Stored dataset items

[Start of Attachment]

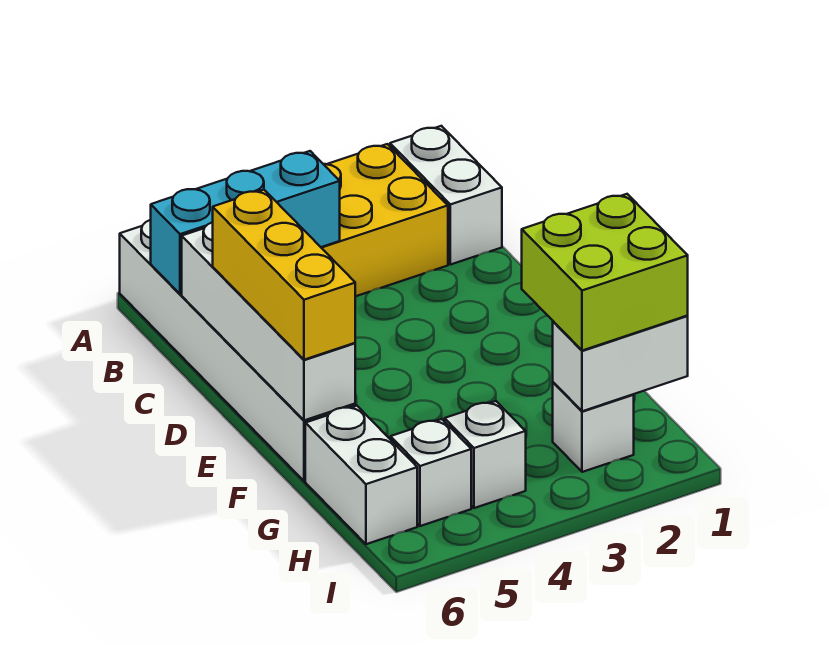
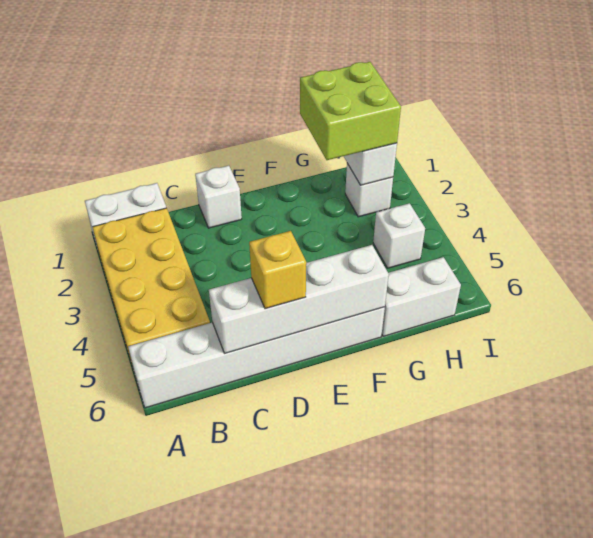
cyan brick B4:B6 level 2 -> none
yellow brick D6:F6 level 3 -> yellow brick D6 level 3
white brick H5 level 1 -> white brick D1 level 1

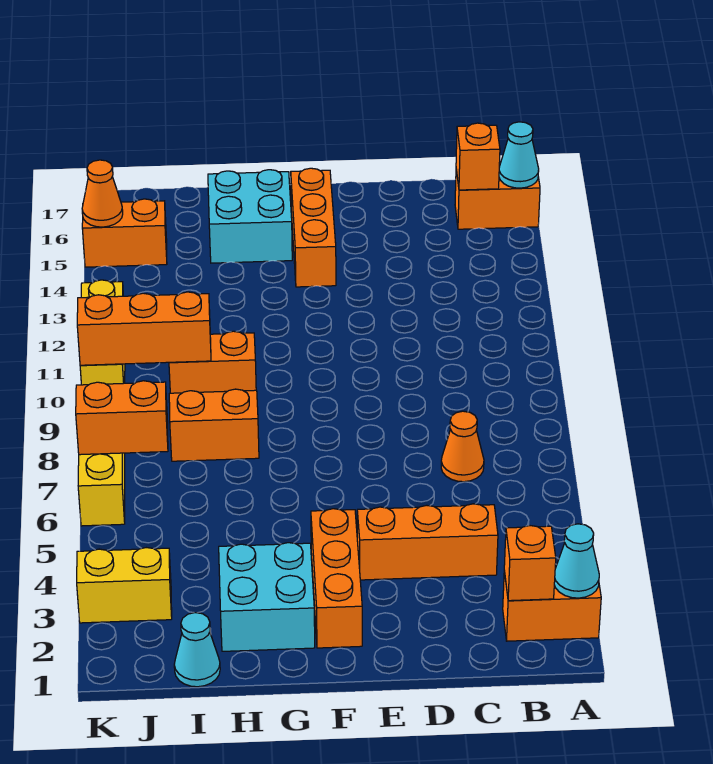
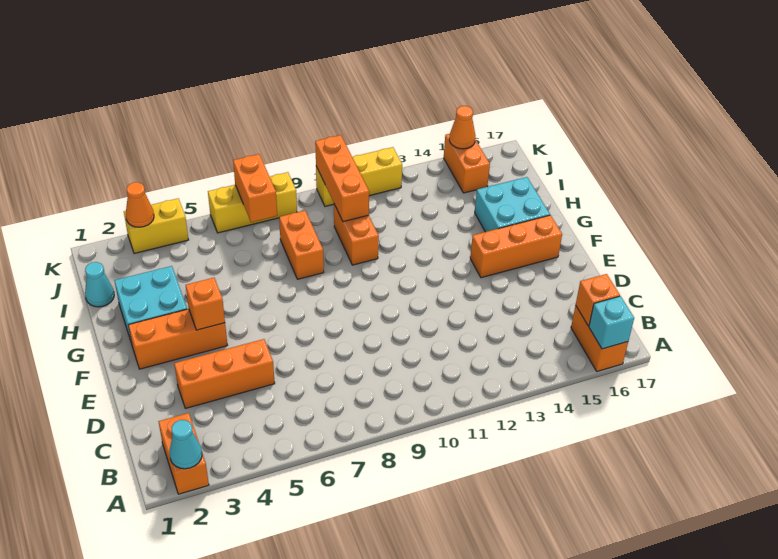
cyan cone A16 level 2 -> cyan brick A16 level 2
orange brick B2 level 2 -> orange brick F4 level 2
orange brick C4:E4 level 1 -> orange brick D3:D5 level 1
orange cone C7 level 1 -> orange cone K3 level 2
yellow brick J3:K3 level 1 -> yellow brick K3:K4 level 1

[End of Attachment]

EXERCISE DETAILS
Leave out all images, then reproduce the entries above exactly.

REPLY TO THE EXERCISE
cyan brick B4:B6 level 2 -> none
yellow brick D6:F6 level 3 -> yellow brick D6 level 3
white brick H5 level 1 -> white brick D1 level 1

cyan cone A16 level 2 -> cyan brick A16 level 2
orange brick B2 level 2 -> orange brick F4 level 2
orange brick C4:E4 level 1 -> orange brick D3:D5 level 1
orange cone C7 level 1 -> orange cone K3 level 2
yellow brick J3:K3 level 1 -> yellow brick K3:K4 level 1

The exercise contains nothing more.